> **What to do**:
Put every line of the data below into a numbered list, and leave out any blank lines.

> **Supplied data**:
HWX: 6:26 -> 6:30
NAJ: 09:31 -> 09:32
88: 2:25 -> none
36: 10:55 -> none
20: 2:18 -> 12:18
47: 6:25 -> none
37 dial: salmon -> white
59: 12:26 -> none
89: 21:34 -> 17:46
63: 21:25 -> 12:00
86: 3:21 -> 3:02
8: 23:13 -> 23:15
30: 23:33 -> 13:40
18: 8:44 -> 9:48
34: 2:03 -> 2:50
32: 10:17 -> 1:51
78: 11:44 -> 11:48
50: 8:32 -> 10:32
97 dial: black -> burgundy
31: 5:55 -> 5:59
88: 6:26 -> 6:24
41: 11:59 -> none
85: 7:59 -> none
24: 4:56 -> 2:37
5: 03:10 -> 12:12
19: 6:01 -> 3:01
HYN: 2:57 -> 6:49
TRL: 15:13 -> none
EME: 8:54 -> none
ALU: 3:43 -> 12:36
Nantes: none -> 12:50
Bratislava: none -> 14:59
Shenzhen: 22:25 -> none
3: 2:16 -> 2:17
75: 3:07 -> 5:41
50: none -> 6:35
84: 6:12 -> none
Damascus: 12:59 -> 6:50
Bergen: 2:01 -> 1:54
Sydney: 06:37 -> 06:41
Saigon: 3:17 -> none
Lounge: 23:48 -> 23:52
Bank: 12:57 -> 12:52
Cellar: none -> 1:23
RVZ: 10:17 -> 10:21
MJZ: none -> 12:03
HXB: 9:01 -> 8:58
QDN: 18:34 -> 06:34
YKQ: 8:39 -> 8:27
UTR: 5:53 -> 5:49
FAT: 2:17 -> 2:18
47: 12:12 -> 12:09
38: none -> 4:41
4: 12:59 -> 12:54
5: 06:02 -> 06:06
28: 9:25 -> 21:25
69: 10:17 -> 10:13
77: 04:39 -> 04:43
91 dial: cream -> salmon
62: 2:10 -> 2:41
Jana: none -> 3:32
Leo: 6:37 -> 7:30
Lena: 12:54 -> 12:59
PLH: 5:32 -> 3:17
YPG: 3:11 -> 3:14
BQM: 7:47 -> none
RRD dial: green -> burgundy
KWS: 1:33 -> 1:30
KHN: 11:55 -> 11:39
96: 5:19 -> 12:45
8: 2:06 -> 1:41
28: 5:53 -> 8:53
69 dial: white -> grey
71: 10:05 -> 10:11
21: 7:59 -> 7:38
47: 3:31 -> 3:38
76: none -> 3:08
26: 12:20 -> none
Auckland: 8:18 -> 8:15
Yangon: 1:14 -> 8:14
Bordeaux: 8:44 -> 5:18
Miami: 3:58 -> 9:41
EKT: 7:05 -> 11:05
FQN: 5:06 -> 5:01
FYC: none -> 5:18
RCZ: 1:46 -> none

> **Response**:
1. HWX: 6:26 -> 6:30
2. NAJ: 09:31 -> 09:32
3. 88: 2:25 -> none
4. 36: 10:55 -> none
5. 20: 2:18 -> 12:18
6. 47: 6:25 -> none
7. 37 dial: salmon -> white
8. 59: 12:26 -> none
9. 89: 21:34 -> 17:46
10. 63: 21:25 -> 12:00
11. 86: 3:21 -> 3:02
12. 8: 23:13 -> 23:15
13. 30: 23:33 -> 13:40
14. 18: 8:44 -> 9:48
15. 34: 2:03 -> 2:50
16. 32: 10:17 -> 1:51
17. 78: 11:44 -> 11:48
18. 50: 8:32 -> 10:32
19. 97 dial: black -> burgundy
20. 31: 5:55 -> 5:59
21. 88: 6:26 -> 6:24
22. 41: 11:59 -> none
23. 85: 7:59 -> none
24. 24: 4:56 -> 2:37
25. 5: 03:10 -> 12:12
26. 19: 6:01 -> 3:01
27. HYN: 2:57 -> 6:49
28. TRL: 15:13 -> none
29. EME: 8:54 -> none
30. ALU: 3:43 -> 12:36
31. Nantes: none -> 12:50
32. Bratislava: none -> 14:59
33. Shenzhen: 22:25 -> none
34. 3: 2:16 -> 2:17
35. 75: 3:07 -> 5:41
36. 50: none -> 6:35
37. 84: 6:12 -> none
38. Damascus: 12:59 -> 6:50
39. Bergen: 2:01 -> 1:54
40. Sydney: 06:37 -> 06:41
41. Saigon: 3:17 -> none
42. Lounge: 23:48 -> 23:52
43. Bank: 12:57 -> 12:52
44. Cellar: none -> 1:23
45. RVZ: 10:17 -> 10:21
46. MJZ: none -> 12:03
47. HXB: 9:01 -> 8:58
48. QDN: 18:34 -> 06:34
49. YKQ: 8:39 -> 8:27
50. UTR: 5:53 -> 5:49
51. FAT: 2:17 -> 2:18
52. 47: 12:12 -> 12:09
53. 38: none -> 4:41
54. 4: 12:59 -> 12:54
55. 5: 06:02 -> 06:06
56. 28: 9:25 -> 21:25
57. 69: 10:17 -> 10:13
58. 77: 04:39 -> 04:43
59. 91 dial: cream -> salmon
60. 62: 2:10 -> 2:41
61. Jana: none -> 3:32
62. Leo: 6:37 -> 7:30
63. Lena: 12:54 -> 12:59
64. PLH: 5:32 -> 3:17
65. YPG: 3:11 -> 3:14
66. BQM: 7:47 -> none
67. RRD dial: green -> burgundy
68. KWS: 1:33 -> 1:30
69. KHN: 11:55 -> 11:39
70. 96: 5:19 -> 12:45
71. 8: 2:06 -> 1:41
72. 28: 5:53 -> 8:53
73. 69 dial: white -> grey
74. 71: 10:05 -> 10:11
75. 21: 7:59 -> 7:38
76. 47: 3:31 -> 3:38
77. 76: none -> 3:08
78. 26: 12:20 -> none
79. Auckland: 8:18 -> 8:15
80. Yangon: 1:14 -> 8:14
81. Bordeaux: 8:44 -> 5:18
82. Miami: 3:58 -> 9:41
83. EKT: 7:05 -> 11:05
84. FQN: 5:06 -> 5:01
85. FYC: none -> 5:18
86. RCZ: 1:46 -> none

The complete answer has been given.